Reproduce the line that contains "This is a 0.25" and every line after it through the end of the records, exactly, with nothing added.

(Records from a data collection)

════════

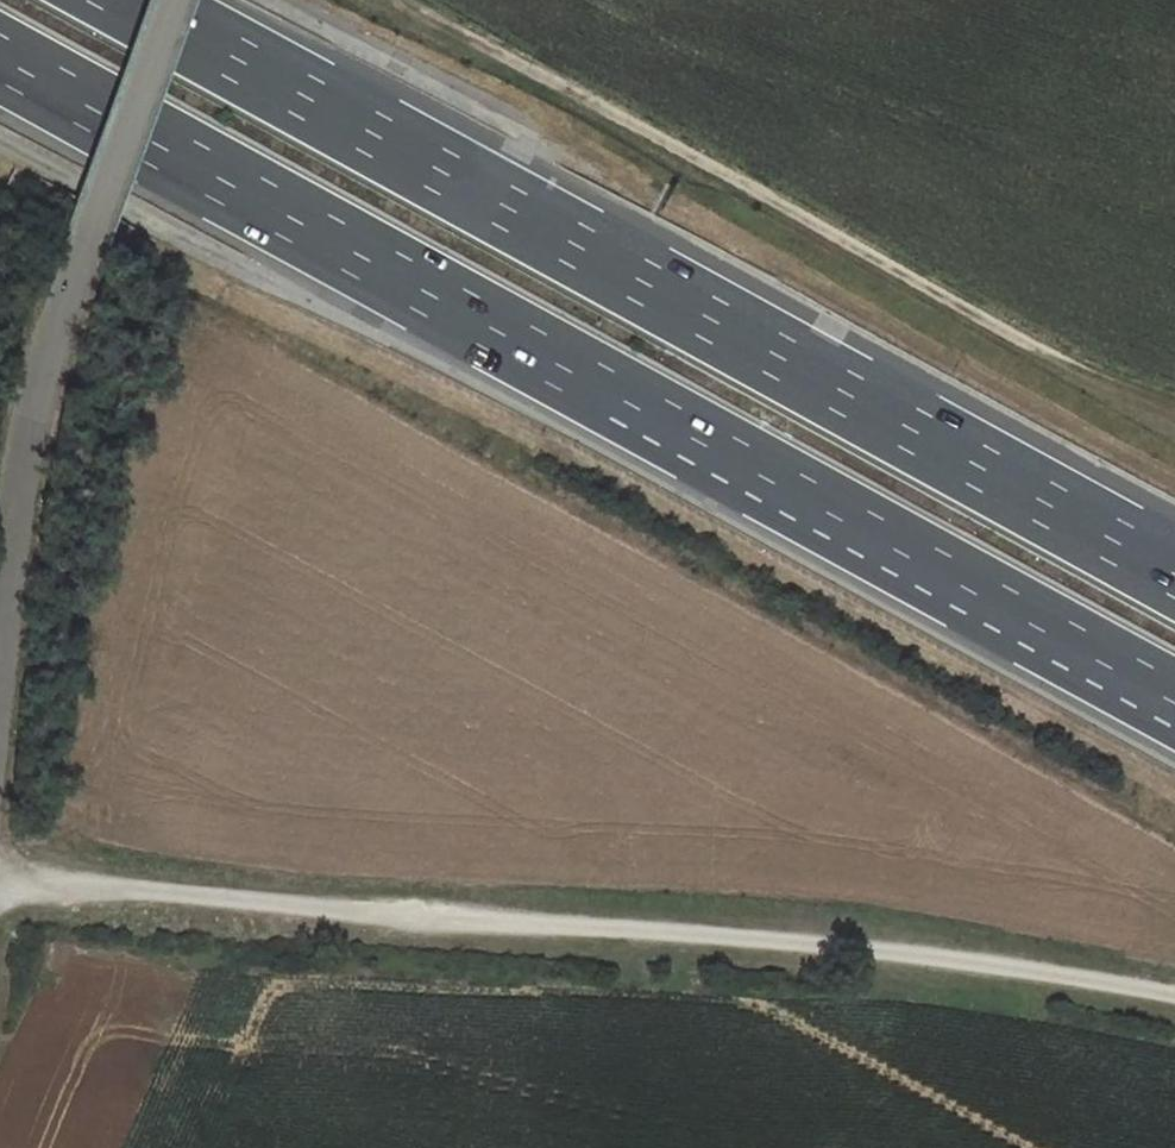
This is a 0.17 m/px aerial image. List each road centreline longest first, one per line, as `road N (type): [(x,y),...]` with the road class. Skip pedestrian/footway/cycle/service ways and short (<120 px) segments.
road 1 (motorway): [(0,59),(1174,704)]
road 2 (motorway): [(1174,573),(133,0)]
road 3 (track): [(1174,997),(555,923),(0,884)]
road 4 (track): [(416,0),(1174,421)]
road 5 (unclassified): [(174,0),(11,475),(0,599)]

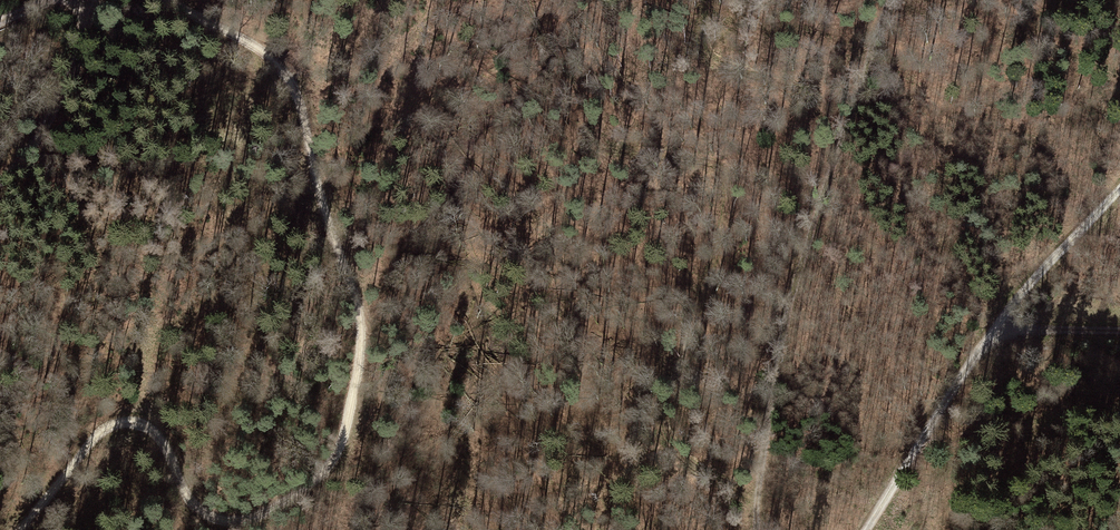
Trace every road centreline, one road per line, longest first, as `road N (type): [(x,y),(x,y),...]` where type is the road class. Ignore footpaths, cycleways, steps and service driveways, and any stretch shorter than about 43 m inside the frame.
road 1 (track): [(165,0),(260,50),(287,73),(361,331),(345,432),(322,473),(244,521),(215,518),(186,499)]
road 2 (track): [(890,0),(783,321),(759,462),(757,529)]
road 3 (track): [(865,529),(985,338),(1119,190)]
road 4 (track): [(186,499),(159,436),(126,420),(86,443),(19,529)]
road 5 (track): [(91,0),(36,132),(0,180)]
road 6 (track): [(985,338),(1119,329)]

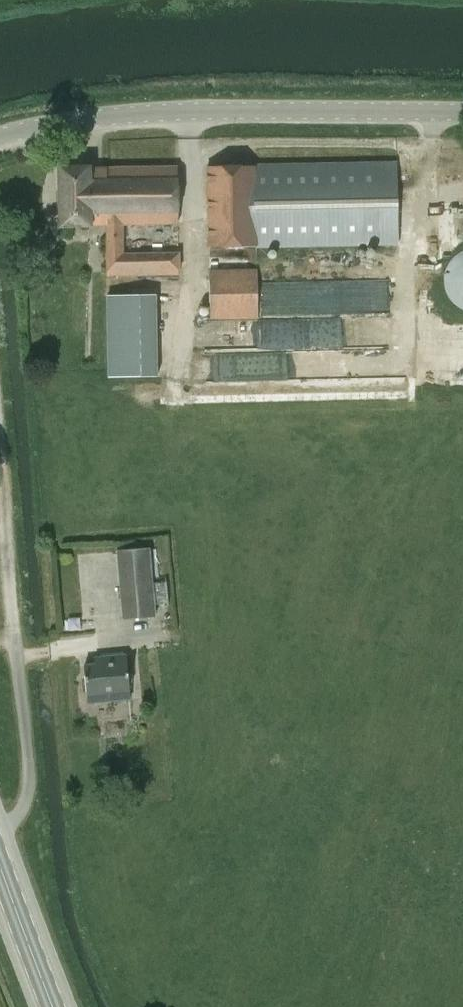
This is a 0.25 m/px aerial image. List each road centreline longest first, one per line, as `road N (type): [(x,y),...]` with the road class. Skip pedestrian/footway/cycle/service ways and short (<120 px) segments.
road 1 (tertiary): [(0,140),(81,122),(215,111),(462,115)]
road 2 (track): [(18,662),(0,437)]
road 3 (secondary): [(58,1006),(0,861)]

════════

__Response box__
This is a 0.25 m/px aerial image. List each road centreline longest first, one per line, as `road N (type): [(x,y),...]` with the road class. Skip pedestrian/footway/cycle/service ways and short (<120 px) segments.
road 1 (tertiary): [(0,140),(81,122),(215,111),(462,115)]
road 2 (track): [(18,662),(0,437)]
road 3 (secondary): [(58,1006),(0,861)]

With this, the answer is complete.